● DATA SHOWN:
━━━━
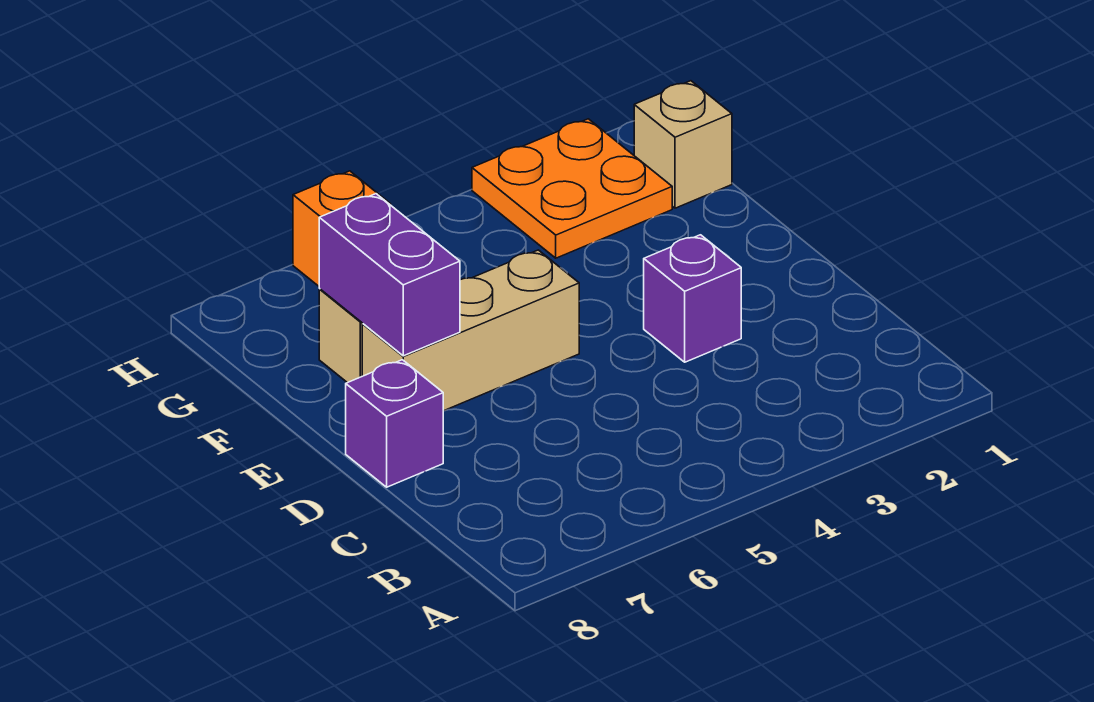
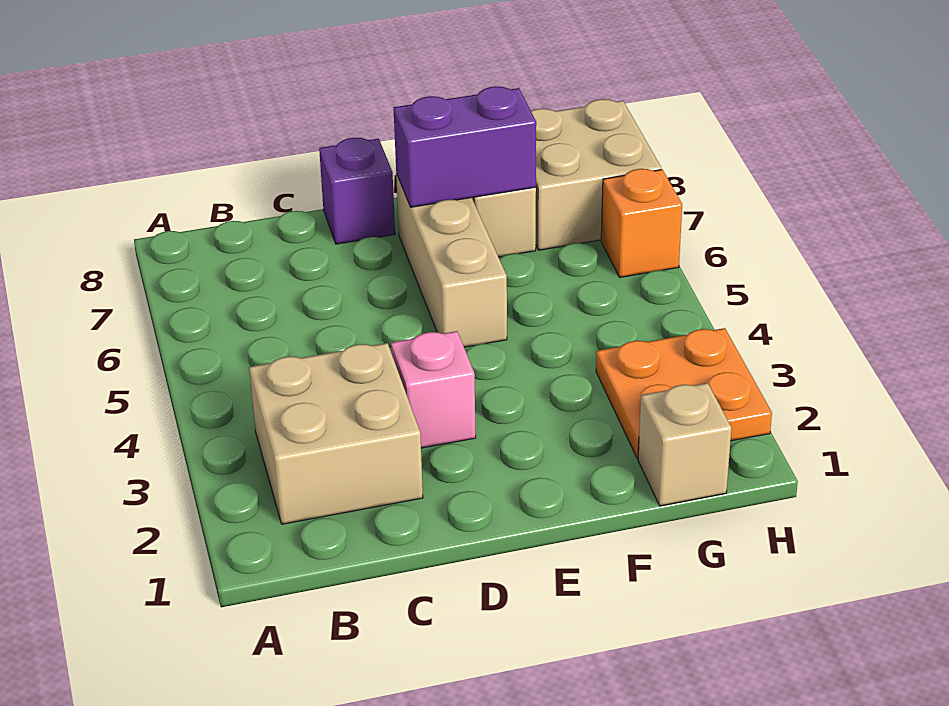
none -> tan brick B2:C3 level 1
purple brick D3 level 1 -> pink brick D3 level 1
none -> tan brick G7:H8 level 1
━━━━
● TRY IT: Your task is an exact transcription of all the data, minus the pictures.

● REPLY:
none -> tan brick B2:C3 level 1
purple brick D3 level 1 -> pink brick D3 level 1
none -> tan brick G7:H8 level 1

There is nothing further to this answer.